# WHAT YOU ARE ASKED TO DO:
When you give the entries again, keep every word as it stands and drop the pictures.

(Object matching data)
■ ■ ■ ■ ■

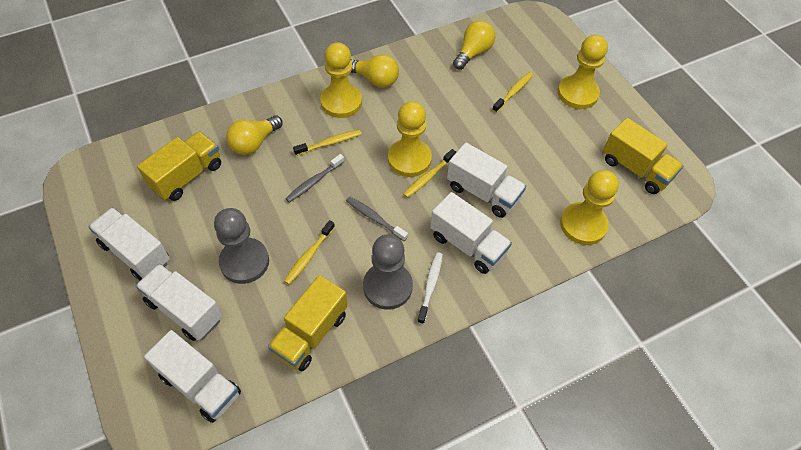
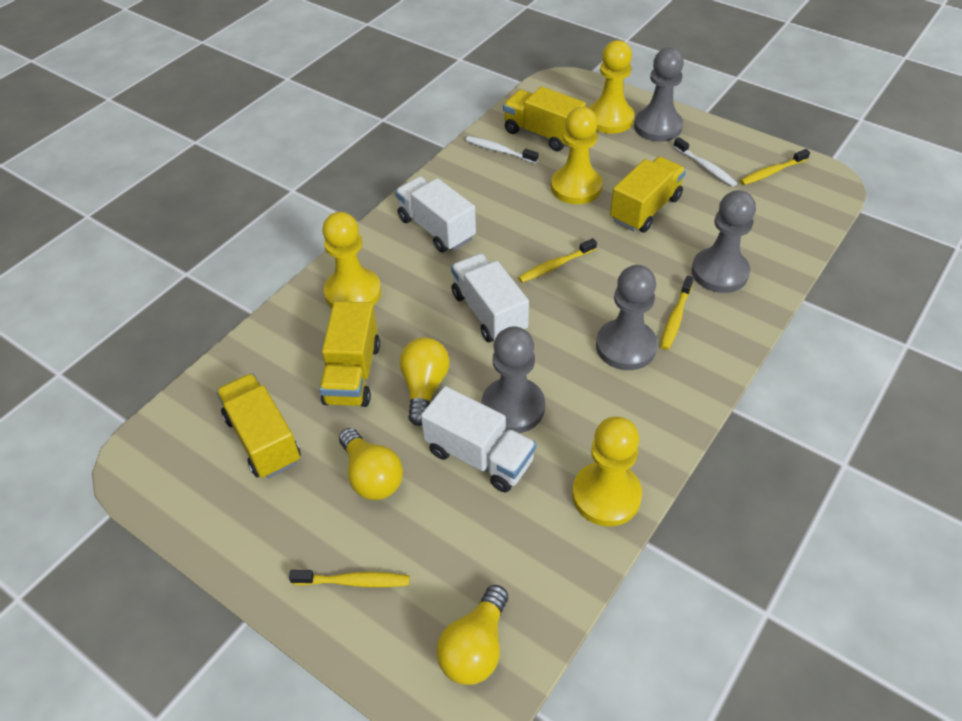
grey pawn: 2 -> 4
grey toothbrush: 2 -> 0
white toothbrush: 1 -> 2
white truck: 5 -> 3
yellow truck: 3 -> 4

■ ■ ■ ■ ■

# TASK SOLUTION:
grey pawn: 2 -> 4
grey toothbrush: 2 -> 0
white toothbrush: 1 -> 2
white truck: 5 -> 3
yellow truck: 3 -> 4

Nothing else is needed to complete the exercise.